Dataset excerpt

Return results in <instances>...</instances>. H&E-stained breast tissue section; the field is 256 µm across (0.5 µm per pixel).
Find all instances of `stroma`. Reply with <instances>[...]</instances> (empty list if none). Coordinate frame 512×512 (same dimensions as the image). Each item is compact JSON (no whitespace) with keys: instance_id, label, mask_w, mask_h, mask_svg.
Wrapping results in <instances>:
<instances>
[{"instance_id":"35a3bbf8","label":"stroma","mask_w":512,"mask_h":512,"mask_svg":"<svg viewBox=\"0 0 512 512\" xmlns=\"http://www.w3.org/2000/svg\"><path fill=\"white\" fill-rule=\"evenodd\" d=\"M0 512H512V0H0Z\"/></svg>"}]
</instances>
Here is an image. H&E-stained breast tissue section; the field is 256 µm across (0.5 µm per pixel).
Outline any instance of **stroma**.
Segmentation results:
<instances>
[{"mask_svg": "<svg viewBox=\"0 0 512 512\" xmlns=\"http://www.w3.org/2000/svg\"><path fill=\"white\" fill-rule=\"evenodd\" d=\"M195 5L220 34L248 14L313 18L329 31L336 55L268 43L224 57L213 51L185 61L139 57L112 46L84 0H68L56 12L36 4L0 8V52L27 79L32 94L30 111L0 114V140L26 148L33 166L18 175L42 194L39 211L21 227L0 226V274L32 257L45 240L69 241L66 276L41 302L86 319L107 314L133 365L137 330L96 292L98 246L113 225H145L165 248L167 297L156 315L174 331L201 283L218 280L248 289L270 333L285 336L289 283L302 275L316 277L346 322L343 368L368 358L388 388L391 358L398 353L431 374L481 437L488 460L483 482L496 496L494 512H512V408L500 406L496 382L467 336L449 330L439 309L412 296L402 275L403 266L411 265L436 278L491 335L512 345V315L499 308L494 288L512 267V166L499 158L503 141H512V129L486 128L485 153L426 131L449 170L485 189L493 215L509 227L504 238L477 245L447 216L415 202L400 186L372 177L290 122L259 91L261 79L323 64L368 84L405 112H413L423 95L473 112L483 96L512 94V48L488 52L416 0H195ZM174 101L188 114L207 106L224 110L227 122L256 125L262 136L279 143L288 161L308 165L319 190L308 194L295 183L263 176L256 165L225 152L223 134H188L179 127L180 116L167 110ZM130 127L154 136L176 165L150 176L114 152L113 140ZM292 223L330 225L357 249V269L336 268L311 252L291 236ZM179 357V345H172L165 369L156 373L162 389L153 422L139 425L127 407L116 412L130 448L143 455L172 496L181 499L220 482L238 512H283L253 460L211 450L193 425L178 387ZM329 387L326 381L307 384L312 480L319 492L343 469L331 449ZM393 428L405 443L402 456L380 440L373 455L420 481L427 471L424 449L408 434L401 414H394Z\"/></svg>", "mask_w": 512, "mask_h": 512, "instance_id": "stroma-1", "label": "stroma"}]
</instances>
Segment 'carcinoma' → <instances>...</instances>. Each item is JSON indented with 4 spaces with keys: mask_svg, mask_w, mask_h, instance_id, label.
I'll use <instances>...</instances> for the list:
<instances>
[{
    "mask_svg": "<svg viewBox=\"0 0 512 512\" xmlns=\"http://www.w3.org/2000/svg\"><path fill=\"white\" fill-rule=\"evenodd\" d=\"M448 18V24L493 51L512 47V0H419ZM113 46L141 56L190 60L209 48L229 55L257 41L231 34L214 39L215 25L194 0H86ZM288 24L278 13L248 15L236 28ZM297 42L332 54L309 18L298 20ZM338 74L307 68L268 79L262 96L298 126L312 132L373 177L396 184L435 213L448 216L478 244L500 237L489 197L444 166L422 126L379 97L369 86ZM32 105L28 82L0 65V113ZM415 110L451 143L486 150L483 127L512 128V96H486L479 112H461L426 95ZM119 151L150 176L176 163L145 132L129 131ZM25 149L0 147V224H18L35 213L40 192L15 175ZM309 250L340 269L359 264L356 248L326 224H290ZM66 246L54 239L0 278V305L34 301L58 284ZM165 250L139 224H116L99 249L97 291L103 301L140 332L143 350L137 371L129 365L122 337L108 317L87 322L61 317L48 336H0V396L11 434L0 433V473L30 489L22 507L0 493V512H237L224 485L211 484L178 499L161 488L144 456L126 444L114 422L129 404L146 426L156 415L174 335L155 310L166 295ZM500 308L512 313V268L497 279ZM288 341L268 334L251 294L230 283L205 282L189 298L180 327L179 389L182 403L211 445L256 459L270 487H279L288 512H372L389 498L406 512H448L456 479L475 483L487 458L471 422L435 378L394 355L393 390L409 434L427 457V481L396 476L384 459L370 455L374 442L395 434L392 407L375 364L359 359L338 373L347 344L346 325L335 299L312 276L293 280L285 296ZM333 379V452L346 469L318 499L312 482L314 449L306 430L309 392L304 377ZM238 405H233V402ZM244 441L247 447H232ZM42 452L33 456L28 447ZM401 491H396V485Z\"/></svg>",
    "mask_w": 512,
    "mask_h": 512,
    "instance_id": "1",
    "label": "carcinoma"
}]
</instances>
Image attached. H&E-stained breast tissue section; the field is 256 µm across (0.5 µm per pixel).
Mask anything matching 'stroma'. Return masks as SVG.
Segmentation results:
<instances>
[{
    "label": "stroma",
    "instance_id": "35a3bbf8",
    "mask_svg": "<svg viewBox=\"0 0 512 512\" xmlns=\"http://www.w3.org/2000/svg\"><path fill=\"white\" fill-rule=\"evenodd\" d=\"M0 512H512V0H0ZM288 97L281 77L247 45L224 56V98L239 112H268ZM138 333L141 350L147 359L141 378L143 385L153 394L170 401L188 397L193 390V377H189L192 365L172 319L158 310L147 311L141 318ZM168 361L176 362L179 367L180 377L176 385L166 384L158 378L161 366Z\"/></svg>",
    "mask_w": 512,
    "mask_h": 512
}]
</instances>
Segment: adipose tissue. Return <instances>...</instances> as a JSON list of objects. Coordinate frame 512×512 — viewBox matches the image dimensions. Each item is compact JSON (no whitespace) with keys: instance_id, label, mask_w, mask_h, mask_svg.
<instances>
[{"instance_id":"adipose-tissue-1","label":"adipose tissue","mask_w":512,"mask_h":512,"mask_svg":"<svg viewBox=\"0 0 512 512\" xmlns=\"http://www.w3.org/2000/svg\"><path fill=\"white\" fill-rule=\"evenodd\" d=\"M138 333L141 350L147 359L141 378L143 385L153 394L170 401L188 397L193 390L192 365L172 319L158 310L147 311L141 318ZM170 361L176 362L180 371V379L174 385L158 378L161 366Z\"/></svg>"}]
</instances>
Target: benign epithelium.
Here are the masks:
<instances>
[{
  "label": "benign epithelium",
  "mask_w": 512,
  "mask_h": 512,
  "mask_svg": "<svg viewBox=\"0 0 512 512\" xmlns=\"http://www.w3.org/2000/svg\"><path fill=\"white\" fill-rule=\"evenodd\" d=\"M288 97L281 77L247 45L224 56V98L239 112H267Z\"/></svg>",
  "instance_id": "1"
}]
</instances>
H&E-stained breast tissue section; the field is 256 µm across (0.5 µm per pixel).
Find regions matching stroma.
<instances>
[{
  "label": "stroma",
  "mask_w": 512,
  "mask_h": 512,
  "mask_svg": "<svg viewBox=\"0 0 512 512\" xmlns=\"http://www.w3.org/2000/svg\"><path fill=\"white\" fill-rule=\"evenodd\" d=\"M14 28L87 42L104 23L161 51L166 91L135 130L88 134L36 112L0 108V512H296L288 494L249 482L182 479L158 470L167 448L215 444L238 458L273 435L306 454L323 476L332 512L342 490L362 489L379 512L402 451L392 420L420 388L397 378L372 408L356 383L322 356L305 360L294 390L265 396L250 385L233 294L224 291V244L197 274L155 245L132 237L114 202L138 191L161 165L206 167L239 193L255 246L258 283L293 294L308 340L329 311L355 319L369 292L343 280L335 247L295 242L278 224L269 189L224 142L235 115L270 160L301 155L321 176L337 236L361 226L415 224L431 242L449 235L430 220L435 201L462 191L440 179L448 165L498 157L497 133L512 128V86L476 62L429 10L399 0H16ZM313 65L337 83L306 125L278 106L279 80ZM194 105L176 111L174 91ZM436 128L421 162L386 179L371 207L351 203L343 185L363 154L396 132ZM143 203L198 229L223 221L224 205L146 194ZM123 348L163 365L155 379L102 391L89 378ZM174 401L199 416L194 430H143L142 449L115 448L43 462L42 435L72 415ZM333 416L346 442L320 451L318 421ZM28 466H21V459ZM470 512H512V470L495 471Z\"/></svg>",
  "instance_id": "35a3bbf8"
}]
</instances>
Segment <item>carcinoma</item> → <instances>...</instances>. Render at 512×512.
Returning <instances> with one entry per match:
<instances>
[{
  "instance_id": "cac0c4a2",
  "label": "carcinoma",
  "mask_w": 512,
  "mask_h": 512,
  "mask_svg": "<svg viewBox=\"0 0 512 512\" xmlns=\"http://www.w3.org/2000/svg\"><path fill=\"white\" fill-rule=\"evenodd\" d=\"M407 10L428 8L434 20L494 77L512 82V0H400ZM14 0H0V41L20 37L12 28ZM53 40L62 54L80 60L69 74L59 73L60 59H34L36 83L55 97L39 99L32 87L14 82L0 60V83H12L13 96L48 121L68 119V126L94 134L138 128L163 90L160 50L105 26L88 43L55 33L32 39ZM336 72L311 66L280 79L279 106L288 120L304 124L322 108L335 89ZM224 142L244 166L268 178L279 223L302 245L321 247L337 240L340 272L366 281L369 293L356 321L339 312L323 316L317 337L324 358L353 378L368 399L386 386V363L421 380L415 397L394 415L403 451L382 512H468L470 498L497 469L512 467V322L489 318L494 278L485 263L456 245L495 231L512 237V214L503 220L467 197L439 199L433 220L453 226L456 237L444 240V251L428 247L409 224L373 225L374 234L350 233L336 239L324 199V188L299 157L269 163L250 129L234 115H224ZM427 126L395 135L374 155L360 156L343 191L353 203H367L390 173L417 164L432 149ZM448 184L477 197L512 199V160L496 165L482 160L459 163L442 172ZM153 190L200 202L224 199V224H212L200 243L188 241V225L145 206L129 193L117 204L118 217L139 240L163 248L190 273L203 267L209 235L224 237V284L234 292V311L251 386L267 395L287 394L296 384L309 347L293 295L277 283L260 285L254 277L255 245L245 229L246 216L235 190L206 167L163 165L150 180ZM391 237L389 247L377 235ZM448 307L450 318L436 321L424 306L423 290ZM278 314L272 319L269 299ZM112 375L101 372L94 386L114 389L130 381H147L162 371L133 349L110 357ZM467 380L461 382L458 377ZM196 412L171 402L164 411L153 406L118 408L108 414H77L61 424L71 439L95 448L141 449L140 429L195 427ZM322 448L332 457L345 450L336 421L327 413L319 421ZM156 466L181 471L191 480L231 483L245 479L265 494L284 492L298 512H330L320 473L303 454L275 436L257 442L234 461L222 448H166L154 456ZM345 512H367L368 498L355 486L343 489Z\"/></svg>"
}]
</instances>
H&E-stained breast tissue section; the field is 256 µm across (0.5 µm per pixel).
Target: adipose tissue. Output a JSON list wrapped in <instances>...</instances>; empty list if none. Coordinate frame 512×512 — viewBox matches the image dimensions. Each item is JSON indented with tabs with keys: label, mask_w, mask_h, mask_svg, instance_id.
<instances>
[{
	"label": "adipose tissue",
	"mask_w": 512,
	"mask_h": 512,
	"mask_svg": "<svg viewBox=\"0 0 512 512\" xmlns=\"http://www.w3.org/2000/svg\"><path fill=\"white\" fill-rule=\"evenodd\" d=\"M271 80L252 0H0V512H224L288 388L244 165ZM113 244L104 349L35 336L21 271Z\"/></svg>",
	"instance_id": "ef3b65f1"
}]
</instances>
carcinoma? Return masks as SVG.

> Goal
Go through the data above and find the lines with the word "field". Copy each of those lines.

> Correct output
Return results in <instances>...</instances>. H&E-stained breast tissue section; the field is 256 µm across (0.5 µm per pixel).
Here is an image. H&E-stained breast tissue section; the field is 256 µm across (0.5 µm per pixel).
Image attached. H&E-stained breast tissue section; the field is 256 µm across (0.5 µm per pixel).
H&E-stained breast tissue section; the field is 256 µm across (0.5 µm per pixel).
H&E-stained breast tissue section; the field is 256 µm across (0.5 µm per pixel).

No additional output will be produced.